* **Work request**: From the records below, copy each line that has the word "white" in it.

* **The data**:
^^^^^^^^

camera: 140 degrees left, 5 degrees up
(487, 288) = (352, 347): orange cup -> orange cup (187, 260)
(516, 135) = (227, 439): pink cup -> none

^^^^^^^^

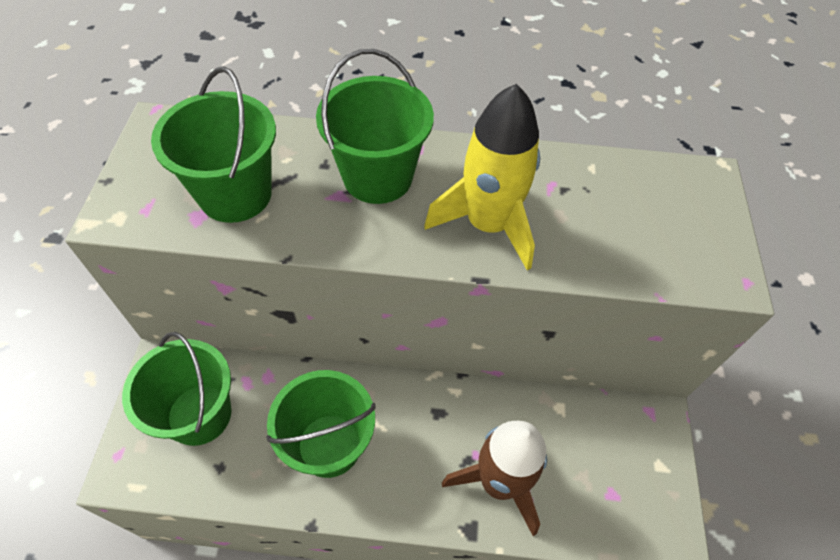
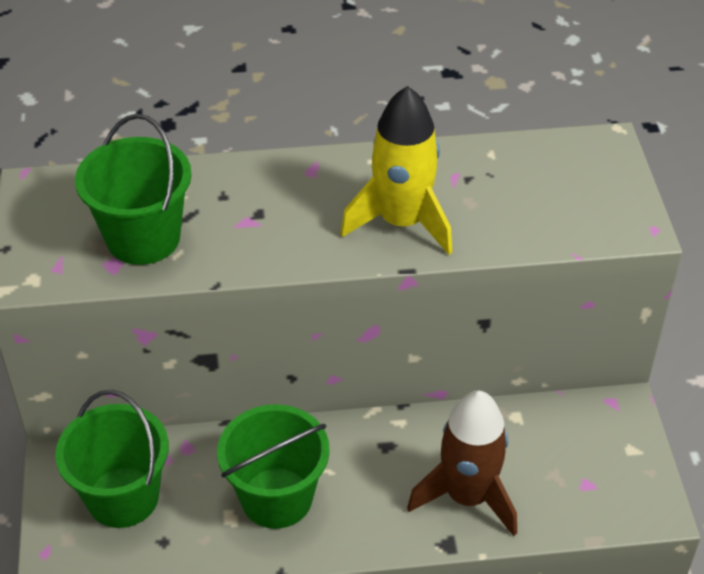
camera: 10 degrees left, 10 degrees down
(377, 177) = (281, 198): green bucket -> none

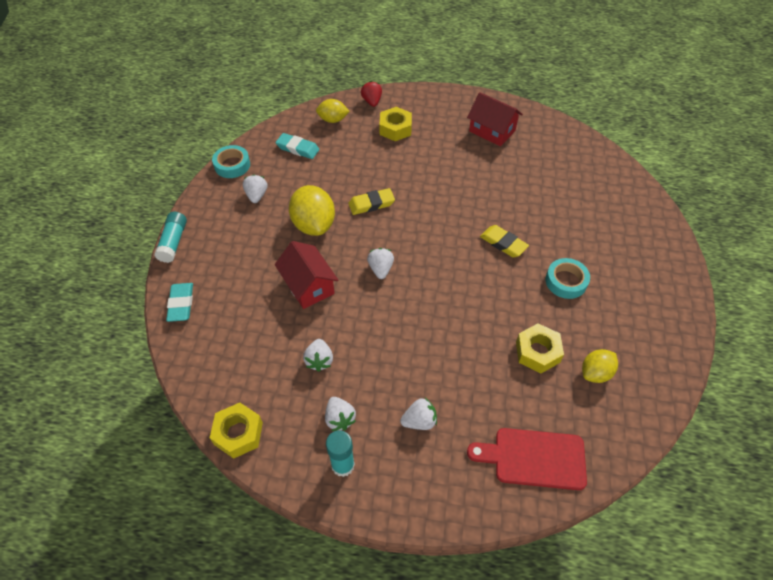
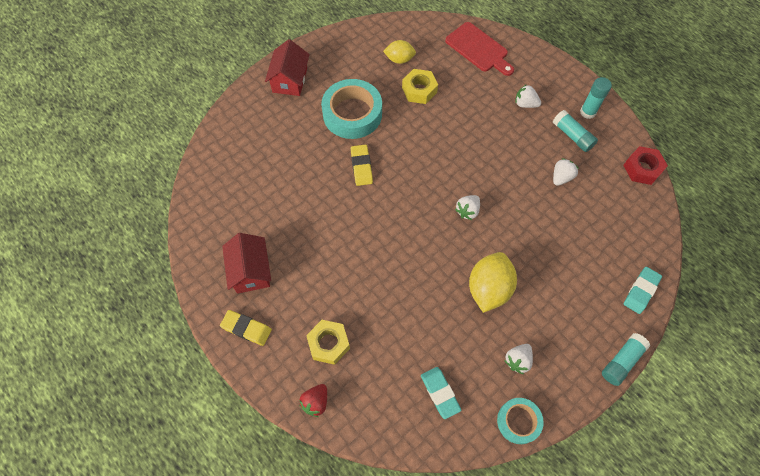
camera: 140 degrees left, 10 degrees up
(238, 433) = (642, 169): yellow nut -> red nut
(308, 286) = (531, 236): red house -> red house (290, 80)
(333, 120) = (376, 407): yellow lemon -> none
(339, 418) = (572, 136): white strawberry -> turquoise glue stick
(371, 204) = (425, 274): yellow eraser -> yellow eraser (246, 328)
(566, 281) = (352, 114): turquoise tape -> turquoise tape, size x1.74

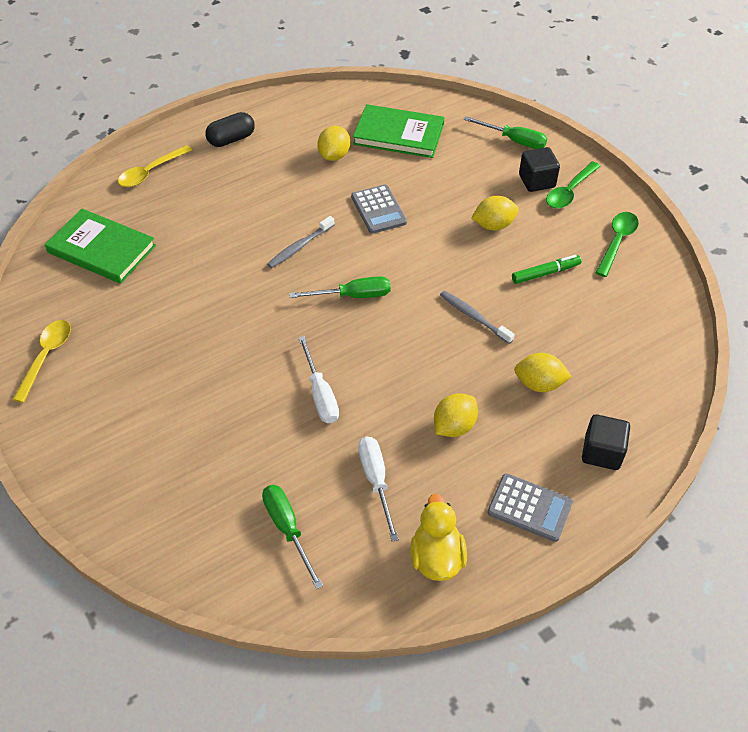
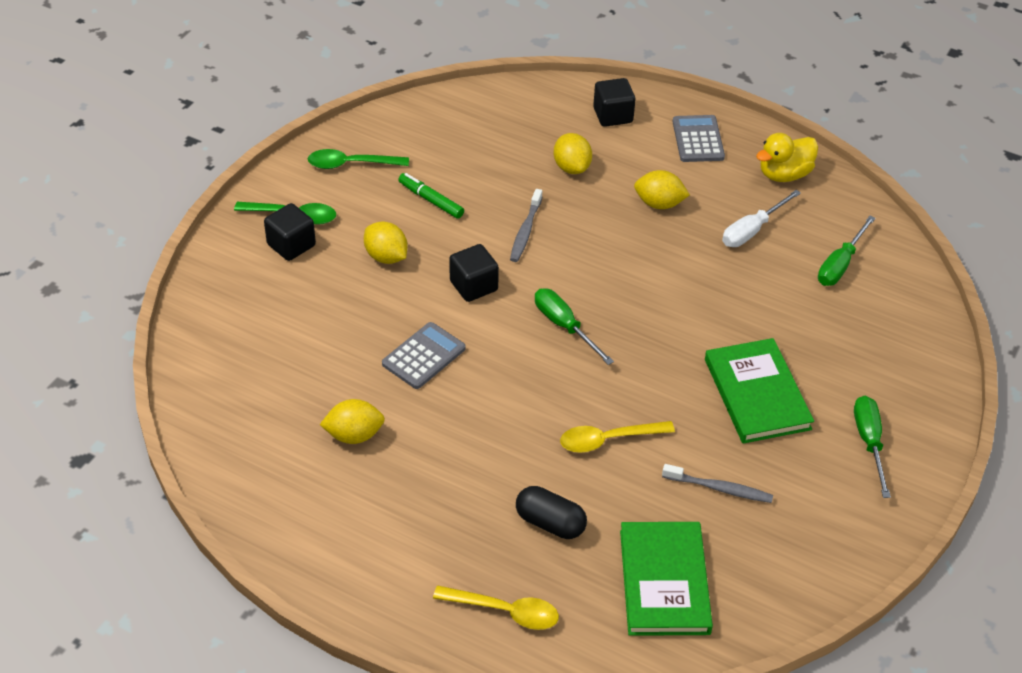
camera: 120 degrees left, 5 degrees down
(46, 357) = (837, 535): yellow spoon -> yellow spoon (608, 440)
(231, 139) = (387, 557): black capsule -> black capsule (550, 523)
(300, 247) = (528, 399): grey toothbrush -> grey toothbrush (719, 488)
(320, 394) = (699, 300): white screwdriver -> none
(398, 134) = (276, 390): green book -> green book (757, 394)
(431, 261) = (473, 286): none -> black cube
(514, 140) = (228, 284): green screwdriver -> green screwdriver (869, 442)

^^^^^^^^

* **Exercise solution**:
(339, 418) = (572, 136): white strawberry -> turquoise glue stick
(320, 394) = (699, 300): white screwdriver -> none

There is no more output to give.